** What you need to do **
Each line of the listing where "plate" appears should be reported.

** Data below **
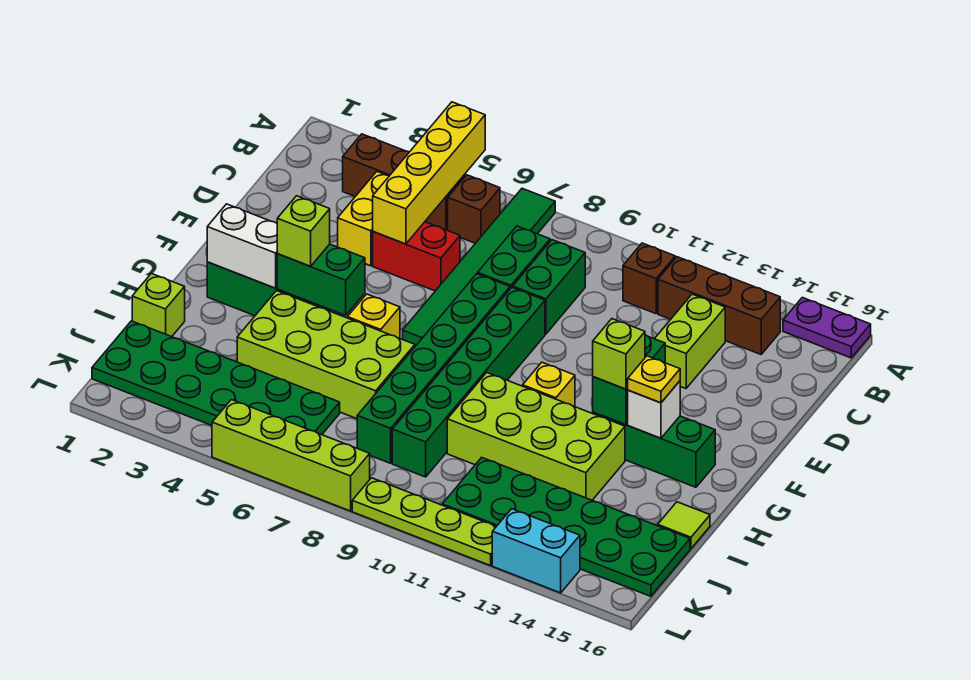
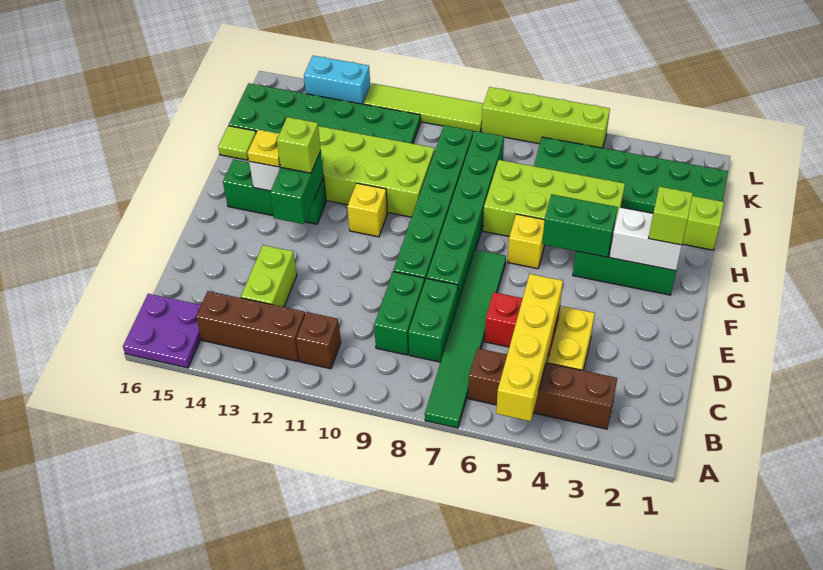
purple plate A15:A16 level 1 -> purple plate A15:B16 level 1
lime brick G4 level 3 -> lime brick G2 level 3
lime plate L9:L12 level 1 -> lime tile L9:L12 level 1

** Exercise response **
purple plate A15:A16 level 1 -> purple plate A15:B16 level 1
lime plate L9:L12 level 1 -> lime tile L9:L12 level 1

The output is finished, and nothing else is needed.